# REQUIREMENT
When copying the records below, omit any image and print everything else exactly.

# DATA LISTING

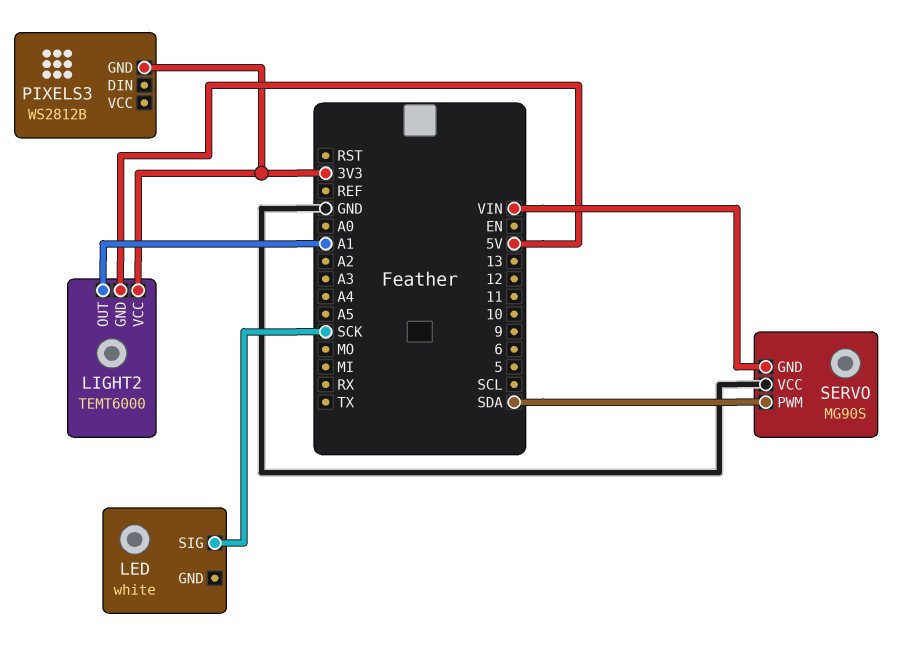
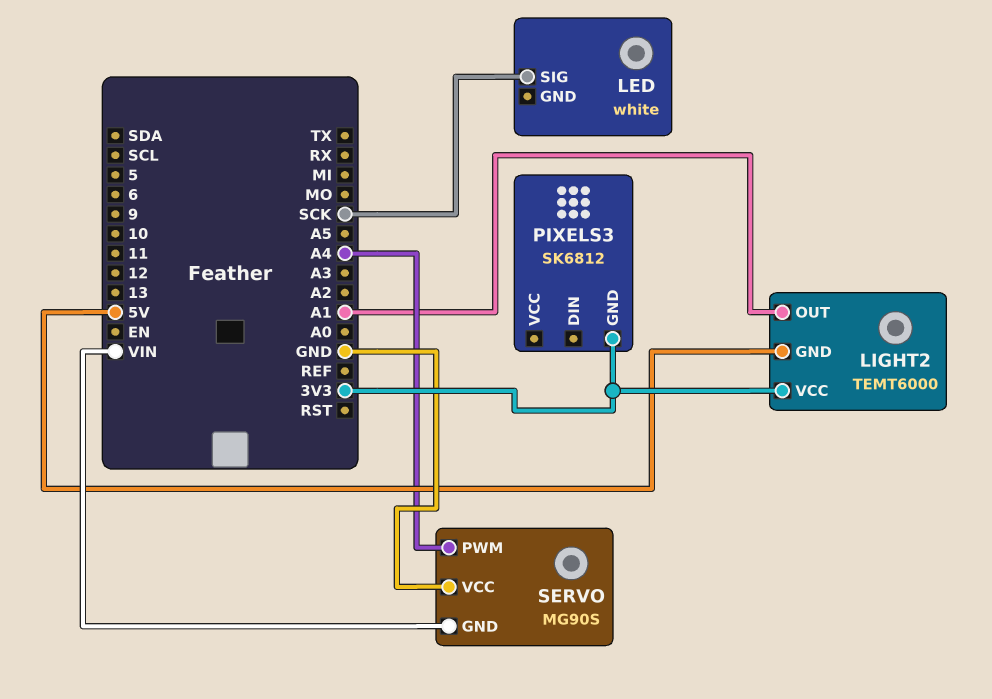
PIXELS3: WS2812B -> SK6812
SERVO pin PWM: SDA -> A4

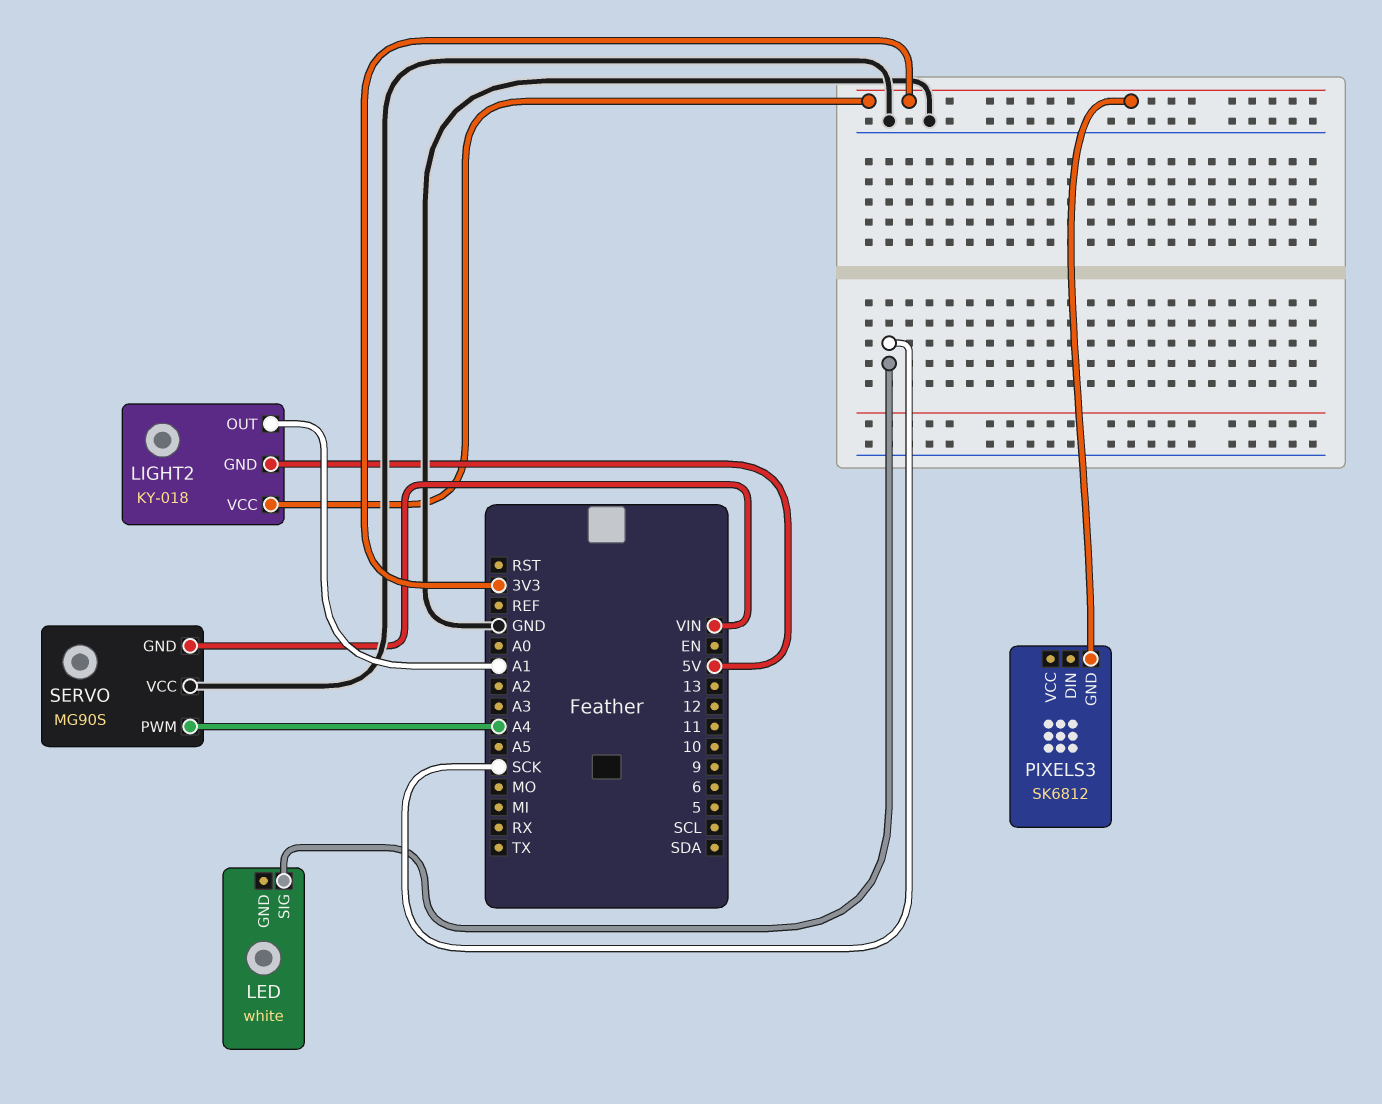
LIGHT2: TEMT6000 -> KY-018

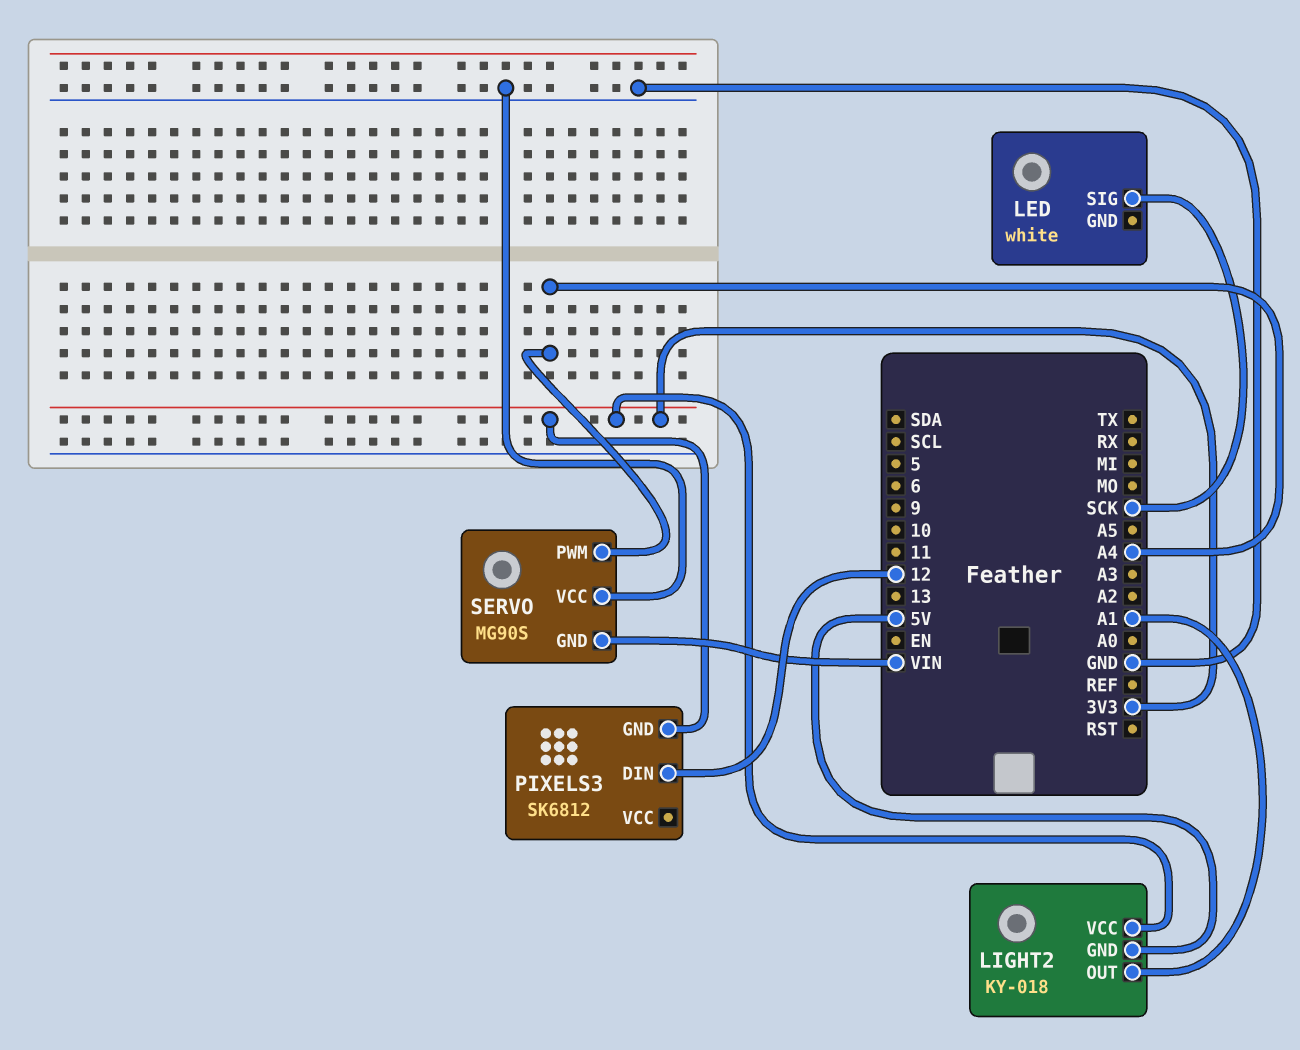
PIXELS3 pin DIN: none -> 12

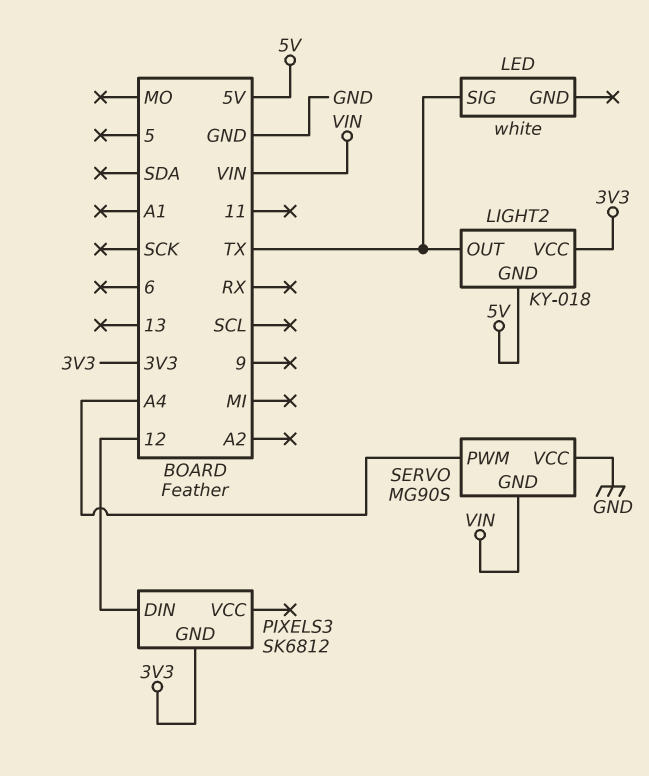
LED pin SIG: SCK -> TX
LIGHT2 pin OUT: A1 -> TX

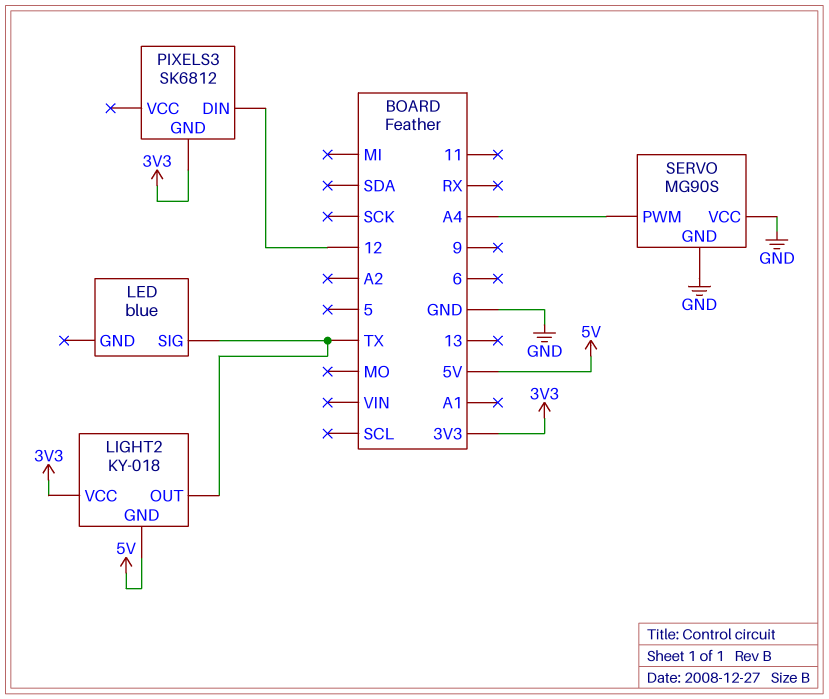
LED: white -> blue
SERVO pin GND: VIN -> GND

# SOLVED PROBLEM
PIXELS3: WS2812B -> SK6812
SERVO pin PWM: SDA -> A4

LIGHT2: TEMT6000 -> KY-018

PIXELS3 pin DIN: none -> 12

LED pin SIG: SCK -> TX
LIGHT2 pin OUT: A1 -> TX

LED: white -> blue
SERVO pin GND: VIN -> GND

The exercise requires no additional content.